GOAL OF THE EXERCISE —
Output all of the entries beneath, exactly as written.

MATERIAL TO PROCESS —
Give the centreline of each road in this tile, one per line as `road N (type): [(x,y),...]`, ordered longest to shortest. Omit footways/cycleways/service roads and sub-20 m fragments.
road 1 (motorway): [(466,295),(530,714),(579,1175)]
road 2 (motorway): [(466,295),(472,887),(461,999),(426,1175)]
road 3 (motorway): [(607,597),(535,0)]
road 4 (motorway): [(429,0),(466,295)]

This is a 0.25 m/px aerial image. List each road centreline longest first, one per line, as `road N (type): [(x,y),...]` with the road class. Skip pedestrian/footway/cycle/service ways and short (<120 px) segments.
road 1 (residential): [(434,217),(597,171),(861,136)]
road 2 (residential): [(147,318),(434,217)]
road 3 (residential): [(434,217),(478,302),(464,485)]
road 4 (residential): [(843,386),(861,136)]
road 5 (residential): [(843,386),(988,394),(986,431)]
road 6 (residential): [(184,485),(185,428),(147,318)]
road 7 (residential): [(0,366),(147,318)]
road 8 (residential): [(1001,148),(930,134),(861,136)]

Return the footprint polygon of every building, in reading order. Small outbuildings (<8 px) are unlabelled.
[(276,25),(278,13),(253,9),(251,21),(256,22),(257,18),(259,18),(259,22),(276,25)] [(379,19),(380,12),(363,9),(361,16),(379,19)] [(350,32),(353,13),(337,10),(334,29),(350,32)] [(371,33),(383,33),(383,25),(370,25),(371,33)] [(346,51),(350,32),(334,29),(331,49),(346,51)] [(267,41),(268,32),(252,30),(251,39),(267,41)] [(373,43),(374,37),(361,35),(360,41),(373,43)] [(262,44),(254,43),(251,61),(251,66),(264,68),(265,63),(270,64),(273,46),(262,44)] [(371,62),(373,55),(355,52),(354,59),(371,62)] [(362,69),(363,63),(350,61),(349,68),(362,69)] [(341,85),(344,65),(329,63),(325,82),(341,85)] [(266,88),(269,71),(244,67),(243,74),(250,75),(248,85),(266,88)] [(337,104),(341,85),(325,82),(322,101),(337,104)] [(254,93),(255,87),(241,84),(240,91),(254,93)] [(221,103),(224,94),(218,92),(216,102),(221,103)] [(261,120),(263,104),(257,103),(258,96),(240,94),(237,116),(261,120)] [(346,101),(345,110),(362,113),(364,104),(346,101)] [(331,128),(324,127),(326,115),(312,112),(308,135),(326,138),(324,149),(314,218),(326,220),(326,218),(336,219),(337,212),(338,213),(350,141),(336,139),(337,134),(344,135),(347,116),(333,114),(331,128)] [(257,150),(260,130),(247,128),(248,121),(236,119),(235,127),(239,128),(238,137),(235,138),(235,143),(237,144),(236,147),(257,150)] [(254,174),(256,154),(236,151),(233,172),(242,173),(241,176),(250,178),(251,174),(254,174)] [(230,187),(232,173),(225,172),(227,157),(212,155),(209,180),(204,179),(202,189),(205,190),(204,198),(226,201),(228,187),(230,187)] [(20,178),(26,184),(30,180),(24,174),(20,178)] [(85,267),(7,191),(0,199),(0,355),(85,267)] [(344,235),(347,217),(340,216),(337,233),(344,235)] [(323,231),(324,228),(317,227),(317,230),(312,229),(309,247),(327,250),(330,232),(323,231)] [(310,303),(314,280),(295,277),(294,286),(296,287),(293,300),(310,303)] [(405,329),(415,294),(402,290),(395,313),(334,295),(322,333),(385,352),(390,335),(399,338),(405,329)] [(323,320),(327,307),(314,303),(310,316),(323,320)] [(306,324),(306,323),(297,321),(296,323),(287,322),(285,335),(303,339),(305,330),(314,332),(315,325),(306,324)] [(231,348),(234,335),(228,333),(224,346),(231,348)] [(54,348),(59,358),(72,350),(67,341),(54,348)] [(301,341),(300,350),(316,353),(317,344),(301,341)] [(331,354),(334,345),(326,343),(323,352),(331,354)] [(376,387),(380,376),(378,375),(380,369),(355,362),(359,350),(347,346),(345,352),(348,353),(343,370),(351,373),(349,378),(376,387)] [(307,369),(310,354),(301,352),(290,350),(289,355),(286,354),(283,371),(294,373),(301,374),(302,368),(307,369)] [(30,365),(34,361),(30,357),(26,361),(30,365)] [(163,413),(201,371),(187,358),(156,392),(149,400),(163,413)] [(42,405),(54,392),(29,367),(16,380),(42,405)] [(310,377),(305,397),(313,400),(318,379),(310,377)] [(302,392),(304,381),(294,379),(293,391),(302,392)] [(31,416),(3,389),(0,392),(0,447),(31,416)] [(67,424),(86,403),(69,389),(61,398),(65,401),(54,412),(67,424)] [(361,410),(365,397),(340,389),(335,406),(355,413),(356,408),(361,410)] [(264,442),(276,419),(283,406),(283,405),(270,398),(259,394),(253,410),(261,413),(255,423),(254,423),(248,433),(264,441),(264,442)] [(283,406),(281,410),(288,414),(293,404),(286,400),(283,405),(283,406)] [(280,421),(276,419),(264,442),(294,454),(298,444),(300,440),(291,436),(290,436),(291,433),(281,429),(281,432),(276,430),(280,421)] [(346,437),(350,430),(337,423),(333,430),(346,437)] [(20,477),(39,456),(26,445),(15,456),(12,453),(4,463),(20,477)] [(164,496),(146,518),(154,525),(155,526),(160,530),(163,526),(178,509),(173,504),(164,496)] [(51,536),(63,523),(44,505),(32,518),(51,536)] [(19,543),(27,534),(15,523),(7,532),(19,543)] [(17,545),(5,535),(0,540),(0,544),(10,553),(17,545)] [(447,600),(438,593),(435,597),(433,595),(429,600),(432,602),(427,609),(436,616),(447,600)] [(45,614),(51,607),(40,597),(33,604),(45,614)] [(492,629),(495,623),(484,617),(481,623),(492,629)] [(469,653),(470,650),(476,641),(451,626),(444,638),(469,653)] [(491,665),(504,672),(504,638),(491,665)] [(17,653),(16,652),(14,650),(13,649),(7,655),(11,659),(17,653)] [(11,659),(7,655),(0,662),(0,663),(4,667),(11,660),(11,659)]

TASK SOLUTION —
Give the centreline of each road in this tile, one per line as `road N (type): [(x,y),...]`, ordered longest to shortest. Omit footways/cycleways/service roads and sub-20 m fragments.
road 1 (motorway): [(466,295),(530,714),(579,1175)]
road 2 (motorway): [(466,295),(472,887),(461,999),(426,1175)]
road 3 (motorway): [(607,597),(535,0)]
road 4 (motorway): [(429,0),(466,295)]

This is a 0.25 m/px aerial image. List each road centreline longest first, one per line, as `road N (type): [(x,y),...]` with the road class. Skip pedestrian/footway/cycle/service ways and short (<120 px) segments.
road 1 (residential): [(434,217),(597,171),(861,136)]
road 2 (residential): [(147,318),(434,217)]
road 3 (residential): [(434,217),(478,302),(464,485)]
road 4 (residential): [(843,386),(861,136)]
road 5 (residential): [(843,386),(988,394),(986,431)]
road 6 (residential): [(184,485),(185,428),(147,318)]
road 7 (residential): [(0,366),(147,318)]
road 8 (residential): [(1001,148),(930,134),(861,136)]

Return the footprint polygon of every building, in reading order. Small outbuildings (<8 px) are unlabelled.
[(276,25),(278,13),(253,9),(251,21),(256,22),(257,18),(259,18),(259,22),(276,25)] [(379,19),(380,12),(363,9),(361,16),(379,19)] [(350,32),(353,13),(337,10),(334,29),(350,32)] [(371,33),(383,33),(383,25),(370,25),(371,33)] [(346,51),(350,32),(334,29),(331,49),(346,51)] [(267,41),(268,32),(252,30),(251,39),(267,41)] [(373,43),(374,37),(361,35),(360,41),(373,43)] [(262,44),(254,43),(251,61),(251,66),(264,68),(265,63),(270,64),(273,46),(262,44)] [(371,62),(373,55),(355,52),(354,59),(371,62)] [(362,69),(363,63),(350,61),(349,68),(362,69)] [(341,85),(344,65),(329,63),(325,82),(341,85)] [(266,88),(269,71),(244,67),(243,74),(250,75),(248,85),(266,88)] [(337,104),(341,85),(325,82),(322,101),(337,104)] [(254,93),(255,87),(241,84),(240,91),(254,93)] [(221,103),(224,94),(218,92),(216,102),(221,103)] [(261,120),(263,104),(257,103),(258,96),(240,94),(237,116),(261,120)] [(346,101),(345,110),(362,113),(364,104),(346,101)] [(331,128),(324,127),(326,115),(312,112),(308,135),(326,138),(324,149),(314,218),(326,220),(326,218),(336,219),(337,212),(338,213),(350,141),(336,139),(337,134),(344,135),(347,116),(333,114),(331,128)] [(257,150),(260,130),(247,128),(248,121),(236,119),(235,127),(239,128),(238,137),(235,138),(235,143),(237,144),(236,147),(257,150)] [(254,174),(256,154),(236,151),(233,172),(242,173),(241,176),(250,178),(251,174),(254,174)] [(230,187),(232,173),(225,172),(227,157),(212,155),(209,180),(204,179),(202,189),(205,190),(204,198),(226,201),(228,187),(230,187)] [(20,178),(26,184),(30,180),(24,174),(20,178)] [(85,267),(7,191),(0,199),(0,355),(85,267)] [(344,235),(347,217),(340,216),(337,233),(344,235)] [(323,231),(324,228),(317,227),(317,230),(312,229),(309,247),(327,250),(330,232),(323,231)] [(310,303),(314,280),(295,277),(294,286),(296,287),(293,300),(310,303)] [(405,329),(415,294),(402,290),(395,313),(334,295),(322,333),(385,352),(390,335),(399,338),(405,329)] [(323,320),(327,307),(314,303),(310,316),(323,320)] [(306,324),(306,323),(297,321),(296,323),(287,322),(285,335),(303,339),(305,330),(314,332),(315,325),(306,324)] [(231,348),(234,335),(228,333),(224,346),(231,348)] [(54,348),(59,358),(72,350),(67,341),(54,348)] [(301,341),(300,350),(316,353),(317,344),(301,341)] [(331,354),(334,345),(326,343),(323,352),(331,354)] [(376,387),(380,376),(378,375),(380,369),(355,362),(359,350),(347,346),(345,352),(348,353),(343,370),(351,373),(349,378),(376,387)] [(307,369),(310,354),(301,352),(290,350),(289,355),(286,354),(283,371),(294,373),(301,374),(302,368),(307,369)] [(30,365),(34,361),(30,357),(26,361),(30,365)] [(163,413),(201,371),(187,358),(156,392),(149,400),(163,413)] [(42,405),(54,392),(29,367),(16,380),(42,405)] [(310,377),(305,397),(313,400),(318,379),(310,377)] [(302,392),(304,381),(294,379),(293,391),(302,392)] [(31,416),(3,389),(0,392),(0,447),(31,416)] [(67,424),(86,403),(69,389),(61,398),(65,401),(54,412),(67,424)] [(361,410),(365,397),(340,389),(335,406),(355,413),(356,408),(361,410)] [(264,442),(276,419),(283,406),(283,405),(270,398),(259,394),(253,410),(261,413),(255,423),(254,423),(248,433),(264,441),(264,442)] [(283,406),(281,410),(288,414),(293,404),(286,400),(283,405),(283,406)] [(280,421),(276,419),(264,442),(294,454),(298,444),(300,440),(291,436),(290,436),(291,433),(281,429),(281,432),(276,430),(280,421)] [(346,437),(350,430),(337,423),(333,430),(346,437)] [(20,477),(39,456),(26,445),(15,456),(12,453),(4,463),(20,477)] [(164,496),(146,518),(154,525),(155,526),(160,530),(163,526),(178,509),(173,504),(164,496)] [(51,536),(63,523),(44,505),(32,518),(51,536)] [(19,543),(27,534),(15,523),(7,532),(19,543)] [(17,545),(5,535),(0,540),(0,544),(10,553),(17,545)] [(447,600),(438,593),(435,597),(433,595),(429,600),(432,602),(427,609),(436,616),(447,600)] [(45,614),(51,607),(40,597),(33,604),(45,614)] [(492,629),(495,623),(484,617),(481,623),(492,629)] [(469,653),(470,650),(476,641),(451,626),(444,638),(469,653)] [(491,665),(504,672),(504,638),(491,665)] [(17,653),(16,652),(14,650),(13,649),(7,655),(11,659),(17,653)] [(11,659),(7,655),(0,662),(0,663),(4,667),(11,660),(11,659)]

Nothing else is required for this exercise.